PROBLEM.
Quote exactly, and only, the lines from the one with "change=relocated; old=black nut;" through the end of the listing.
** COLLECTED DATA follows **
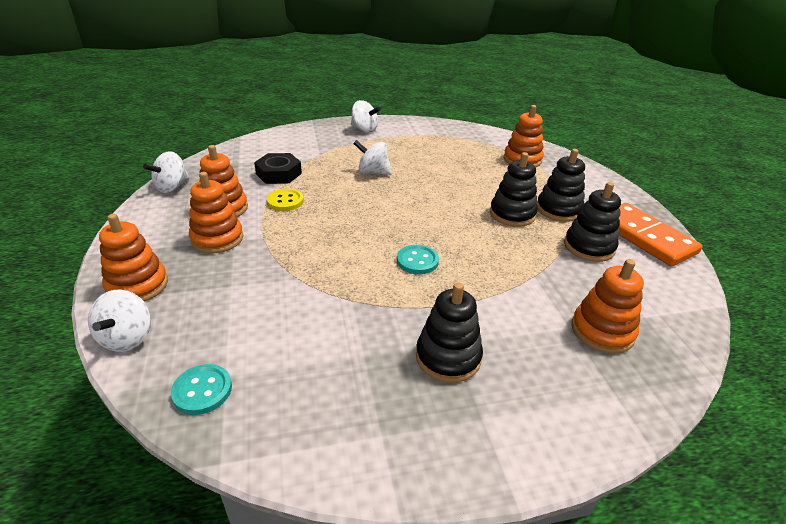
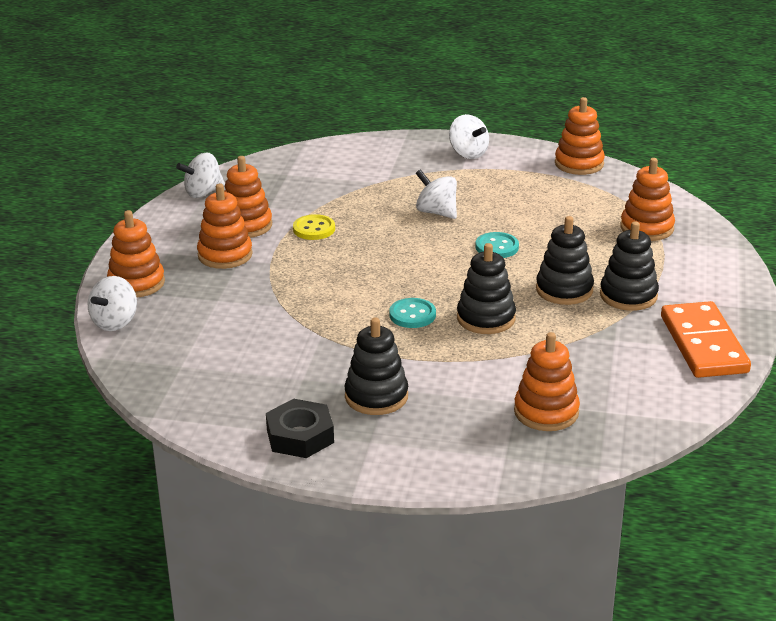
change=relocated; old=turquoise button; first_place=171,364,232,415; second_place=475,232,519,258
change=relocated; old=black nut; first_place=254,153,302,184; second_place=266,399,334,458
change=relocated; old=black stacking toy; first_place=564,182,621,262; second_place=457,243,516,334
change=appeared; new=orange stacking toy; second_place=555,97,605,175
** End of COLLECTED DATA **
COMPLETED TASK.
change=relocated; old=black nut; first_place=254,153,302,184; second_place=266,399,334,458
change=relocated; old=black stacking toy; first_place=564,182,621,262; second_place=457,243,516,334
change=appeared; new=orange stacking toy; second_place=555,97,605,175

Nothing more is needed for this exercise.